Return the entries in full, exactly as they were written.

[Dataset items]
-*-

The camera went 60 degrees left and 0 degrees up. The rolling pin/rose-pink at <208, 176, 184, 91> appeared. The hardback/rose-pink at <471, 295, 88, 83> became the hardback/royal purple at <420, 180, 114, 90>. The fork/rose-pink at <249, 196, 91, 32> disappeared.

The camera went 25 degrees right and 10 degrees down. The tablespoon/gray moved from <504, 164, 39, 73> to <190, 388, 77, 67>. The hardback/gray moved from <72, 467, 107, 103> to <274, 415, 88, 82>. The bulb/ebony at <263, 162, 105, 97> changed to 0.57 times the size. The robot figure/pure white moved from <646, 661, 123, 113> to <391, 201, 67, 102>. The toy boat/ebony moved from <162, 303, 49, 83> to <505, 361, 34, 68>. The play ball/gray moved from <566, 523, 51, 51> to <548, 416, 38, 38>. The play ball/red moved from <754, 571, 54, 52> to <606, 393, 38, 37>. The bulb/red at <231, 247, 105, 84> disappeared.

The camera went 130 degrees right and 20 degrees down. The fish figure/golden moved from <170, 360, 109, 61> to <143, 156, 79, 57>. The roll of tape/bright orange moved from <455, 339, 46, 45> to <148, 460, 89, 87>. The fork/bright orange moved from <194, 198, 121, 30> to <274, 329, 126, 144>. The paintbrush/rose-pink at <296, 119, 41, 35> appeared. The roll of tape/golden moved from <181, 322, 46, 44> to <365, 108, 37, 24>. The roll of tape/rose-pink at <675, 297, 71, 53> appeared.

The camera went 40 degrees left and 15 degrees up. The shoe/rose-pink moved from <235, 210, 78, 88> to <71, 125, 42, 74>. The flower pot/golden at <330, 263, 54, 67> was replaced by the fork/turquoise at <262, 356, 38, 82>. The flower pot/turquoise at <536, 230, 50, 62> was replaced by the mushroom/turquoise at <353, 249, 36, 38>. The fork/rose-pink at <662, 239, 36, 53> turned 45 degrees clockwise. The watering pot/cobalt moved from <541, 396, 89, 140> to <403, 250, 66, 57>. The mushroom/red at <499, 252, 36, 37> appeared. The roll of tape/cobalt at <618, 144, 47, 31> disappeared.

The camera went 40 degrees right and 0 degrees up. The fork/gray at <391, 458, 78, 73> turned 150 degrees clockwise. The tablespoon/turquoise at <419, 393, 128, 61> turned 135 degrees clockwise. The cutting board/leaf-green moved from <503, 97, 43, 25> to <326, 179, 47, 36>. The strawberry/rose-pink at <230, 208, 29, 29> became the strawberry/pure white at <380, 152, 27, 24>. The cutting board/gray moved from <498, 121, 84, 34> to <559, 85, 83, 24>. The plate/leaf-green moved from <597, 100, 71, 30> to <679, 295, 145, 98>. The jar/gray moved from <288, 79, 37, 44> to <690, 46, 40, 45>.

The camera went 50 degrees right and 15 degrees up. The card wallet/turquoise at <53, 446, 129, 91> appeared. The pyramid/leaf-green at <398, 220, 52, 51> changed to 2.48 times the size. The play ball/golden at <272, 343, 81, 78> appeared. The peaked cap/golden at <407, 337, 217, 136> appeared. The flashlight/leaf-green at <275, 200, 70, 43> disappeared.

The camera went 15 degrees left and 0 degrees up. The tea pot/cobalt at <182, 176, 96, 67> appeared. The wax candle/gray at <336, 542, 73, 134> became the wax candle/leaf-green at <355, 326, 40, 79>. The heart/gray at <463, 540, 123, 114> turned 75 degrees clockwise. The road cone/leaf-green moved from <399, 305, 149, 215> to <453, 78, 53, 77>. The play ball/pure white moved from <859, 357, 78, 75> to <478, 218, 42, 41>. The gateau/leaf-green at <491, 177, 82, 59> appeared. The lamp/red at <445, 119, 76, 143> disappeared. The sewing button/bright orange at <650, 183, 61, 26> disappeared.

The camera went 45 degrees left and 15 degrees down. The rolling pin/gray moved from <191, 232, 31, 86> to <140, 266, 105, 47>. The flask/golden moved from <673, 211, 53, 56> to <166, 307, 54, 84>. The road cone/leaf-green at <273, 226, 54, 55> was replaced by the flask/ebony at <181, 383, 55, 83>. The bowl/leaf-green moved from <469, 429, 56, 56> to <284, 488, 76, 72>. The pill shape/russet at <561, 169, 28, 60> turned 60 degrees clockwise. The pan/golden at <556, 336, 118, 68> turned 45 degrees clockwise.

-*-

→ **Answer area**
The camera went 60 degrees left and 0 degrees up. The rolling pin/rose-pink at <208, 176, 184, 91> appeared. The hardback/rose-pink at <471, 295, 88, 83> became the hardback/royal purple at <420, 180, 114, 90>. The fork/rose-pink at <249, 196, 91, 32> disappeared.

The camera went 25 degrees right and 10 degrees down. The tablespoon/gray moved from <504, 164, 39, 73> to <190, 388, 77, 67>. The hardback/gray moved from <72, 467, 107, 103> to <274, 415, 88, 82>. The bulb/ebony at <263, 162, 105, 97> changed to 0.57 times the size. The robot figure/pure white moved from <646, 661, 123, 113> to <391, 201, 67, 102>. The toy boat/ebony moved from <162, 303, 49, 83> to <505, 361, 34, 68>. The play ball/gray moved from <566, 523, 51, 51> to <548, 416, 38, 38>. The play ball/red moved from <754, 571, 54, 52> to <606, 393, 38, 37>. The bulb/red at <231, 247, 105, 84> disappeared.

The camera went 130 degrees right and 20 degrees down. The fish figure/golden moved from <170, 360, 109, 61> to <143, 156, 79, 57>. The roll of tape/bright orange moved from <455, 339, 46, 45> to <148, 460, 89, 87>. The fork/bright orange moved from <194, 198, 121, 30> to <274, 329, 126, 144>. The paintbrush/rose-pink at <296, 119, 41, 35> appeared. The roll of tape/golden moved from <181, 322, 46, 44> to <365, 108, 37, 24>. The roll of tape/rose-pink at <675, 297, 71, 53> appeared.

The camera went 40 degrees left and 15 degrees up. The shoe/rose-pink moved from <235, 210, 78, 88> to <71, 125, 42, 74>. The flower pot/golden at <330, 263, 54, 67> was replaced by the fork/turquoise at <262, 356, 38, 82>. The flower pot/turquoise at <536, 230, 50, 62> was replaced by the mushroom/turquoise at <353, 249, 36, 38>. The fork/rose-pink at <662, 239, 36, 53> turned 45 degrees clockwise. The watering pot/cobalt moved from <541, 396, 89, 140> to <403, 250, 66, 57>. The mushroom/red at <499, 252, 36, 37> appeared. The roll of tape/cobalt at <618, 144, 47, 31> disappeared.

The camera went 40 degrees right and 0 degrees up. The fork/gray at <391, 458, 78, 73> turned 150 degrees clockwise. The tablespoon/turquoise at <419, 393, 128, 61> turned 135 degrees clockwise. The cutting board/leaf-green moved from <503, 97, 43, 25> to <326, 179, 47, 36>. The strawberry/rose-pink at <230, 208, 29, 29> became the strawberry/pure white at <380, 152, 27, 24>. The cutting board/gray moved from <498, 121, 84, 34> to <559, 85, 83, 24>. The plate/leaf-green moved from <597, 100, 71, 30> to <679, 295, 145, 98>. The jar/gray moved from <288, 79, 37, 44> to <690, 46, 40, 45>.

The camera went 50 degrees right and 15 degrees up. The card wallet/turquoise at <53, 446, 129, 91> appeared. The pyramid/leaf-green at <398, 220, 52, 51> changed to 2.48 times the size. The play ball/golden at <272, 343, 81, 78> appeared. The peaked cap/golden at <407, 337, 217, 136> appeared. The flashlight/leaf-green at <275, 200, 70, 43> disappeared.

The camera went 15 degrees left and 0 degrees up. The tea pot/cobalt at <182, 176, 96, 67> appeared. The wax candle/gray at <336, 542, 73, 134> became the wax candle/leaf-green at <355, 326, 40, 79>. The heart/gray at <463, 540, 123, 114> turned 75 degrees clockwise. The road cone/leaf-green moved from <399, 305, 149, 215> to <453, 78, 53, 77>. The play ball/pure white moved from <859, 357, 78, 75> to <478, 218, 42, 41>. The gateau/leaf-green at <491, 177, 82, 59> appeared. The lamp/red at <445, 119, 76, 143> disappeared. The sewing button/bright orange at <650, 183, 61, 26> disappeared.

The camera went 45 degrees left and 15 degrees down. The rolling pin/gray moved from <191, 232, 31, 86> to <140, 266, 105, 47>. The flask/golden moved from <673, 211, 53, 56> to <166, 307, 54, 84>. The road cone/leaf-green at <273, 226, 54, 55> was replaced by the flask/ebony at <181, 383, 55, 83>. The bowl/leaf-green moved from <469, 429, 56, 56> to <284, 488, 76, 72>. The pill shape/russet at <561, 169, 28, 60> turned 60 degrees clockwise. The pan/golden at <556, 336, 118, 68> turned 45 degrees clockwise.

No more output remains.